▸ PROBLEM:
Search the data for the word "pink". Reproduce every line where it is found.

▸ Records drawn from a dataset:
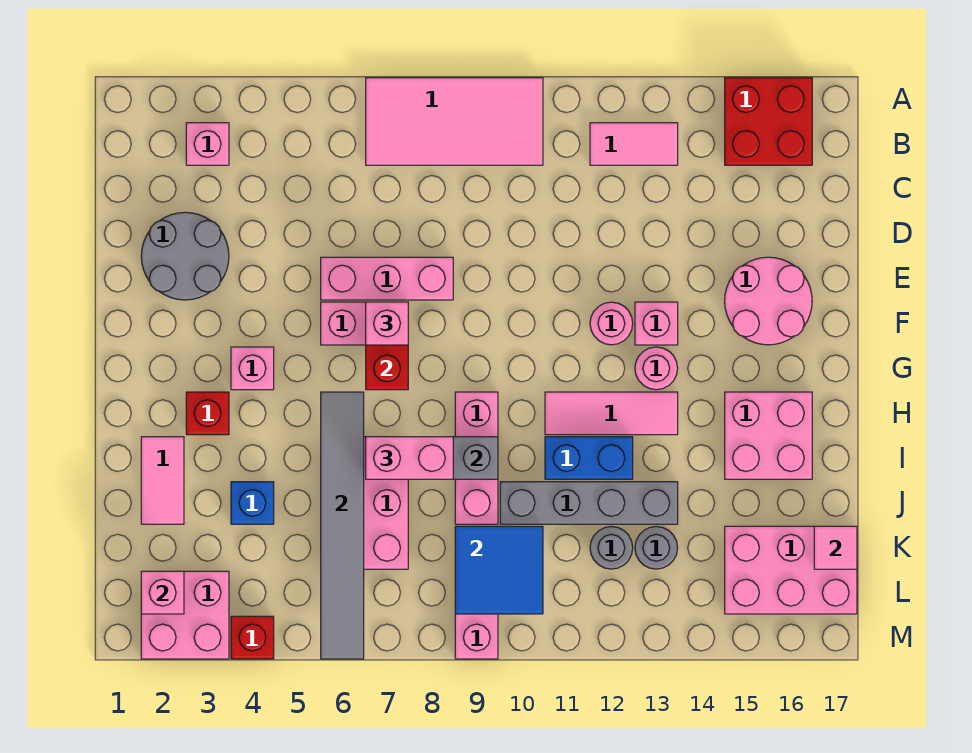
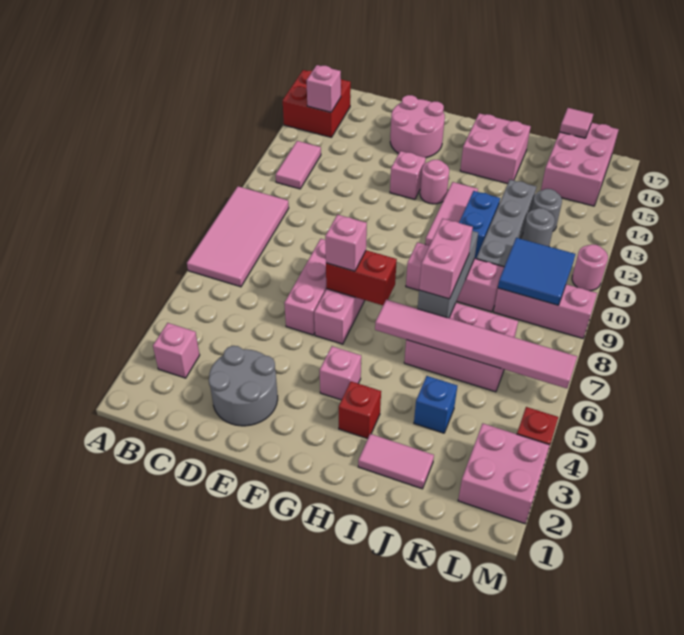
pink round brick F12 level 1 -> pink round brick M11 level 1
grey tile H6:M6 level 2 -> pink tile H6:M6 level 2
pink brick L2 level 2 -> pink brick B15 level 2

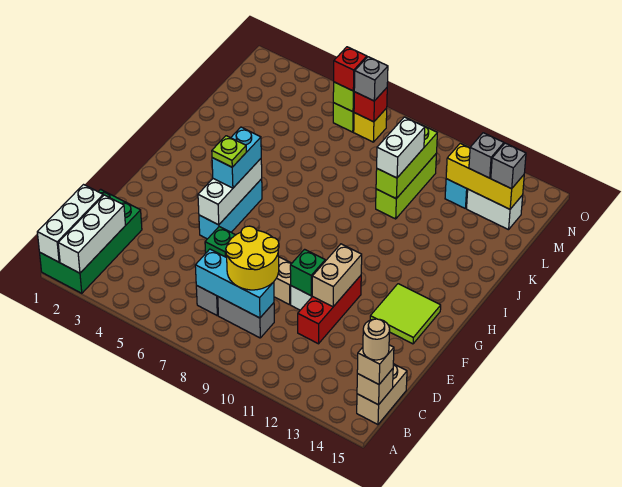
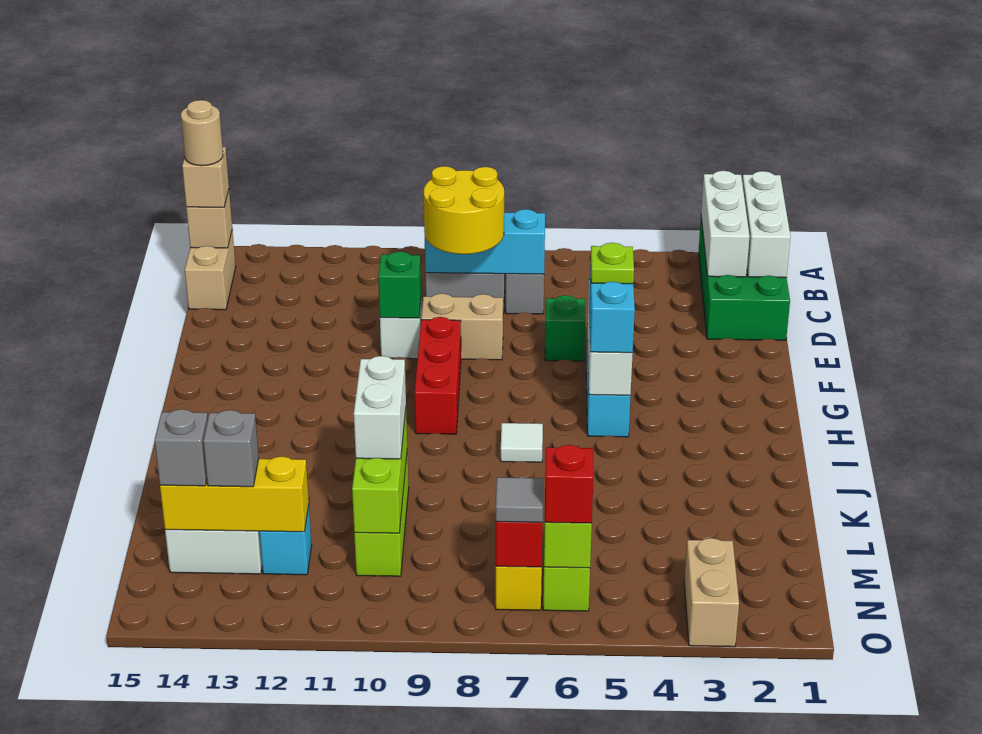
red brick D11:F11 level 1 -> red brick F9:H9 level 1
tan brick E11:F11 level 2 -> tan brick N3:O3 level 1
lime tile F13:G14 level 1 -> none
none -> white tile I7 level 1
grey brick N7 level 3 -> grey tile N7 level 3

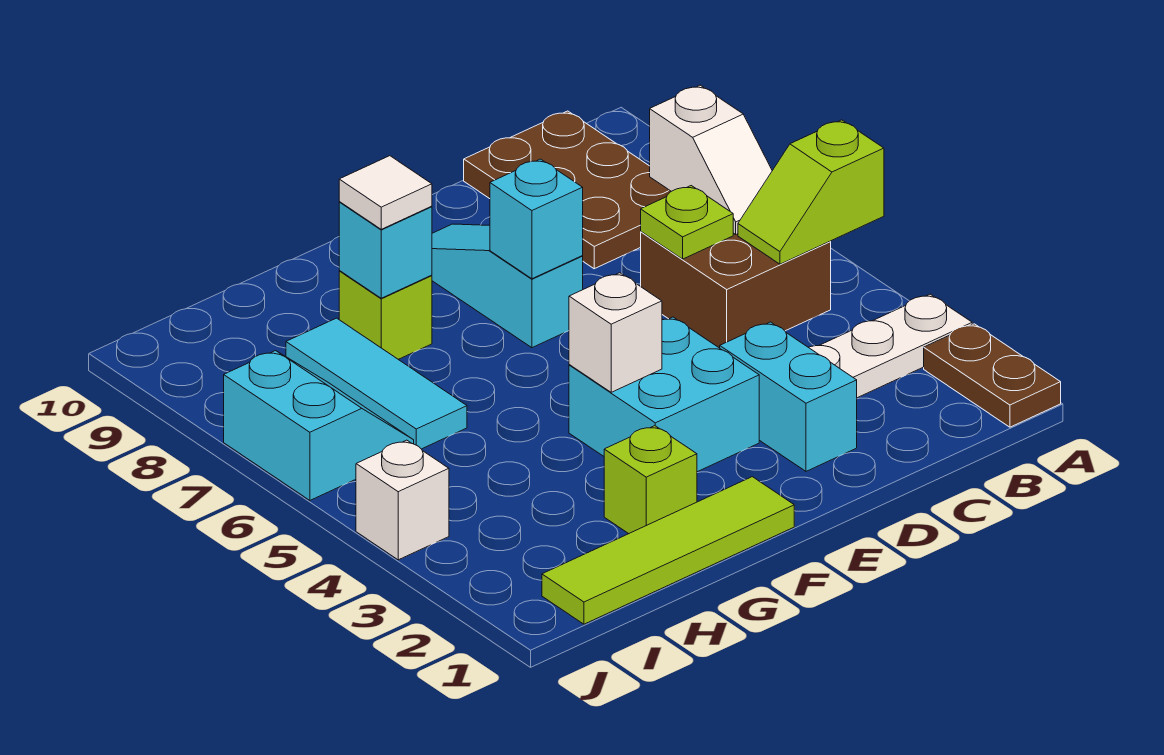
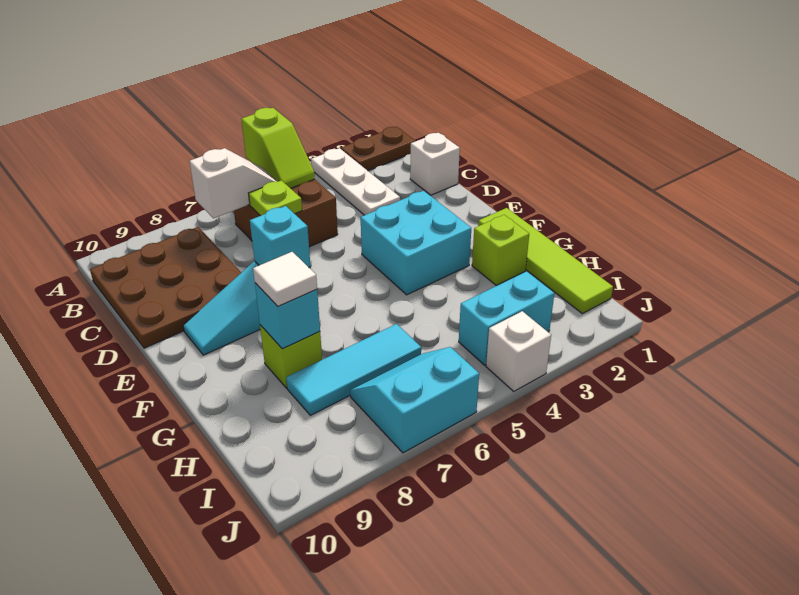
brown plate B8:C10 level 1 -> brown plate B8:D10 level 1
cyan brick D2:D3 level 1 -> cyan brick I3:I4 level 1
white brick F4 level 2 -> white brick C1 level 1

▸ WRITTEN ANSWER:
pink round brick F12 level 1 -> pink round brick M11 level 1
grey tile H6:M6 level 2 -> pink tile H6:M6 level 2
pink brick L2 level 2 -> pink brick B15 level 2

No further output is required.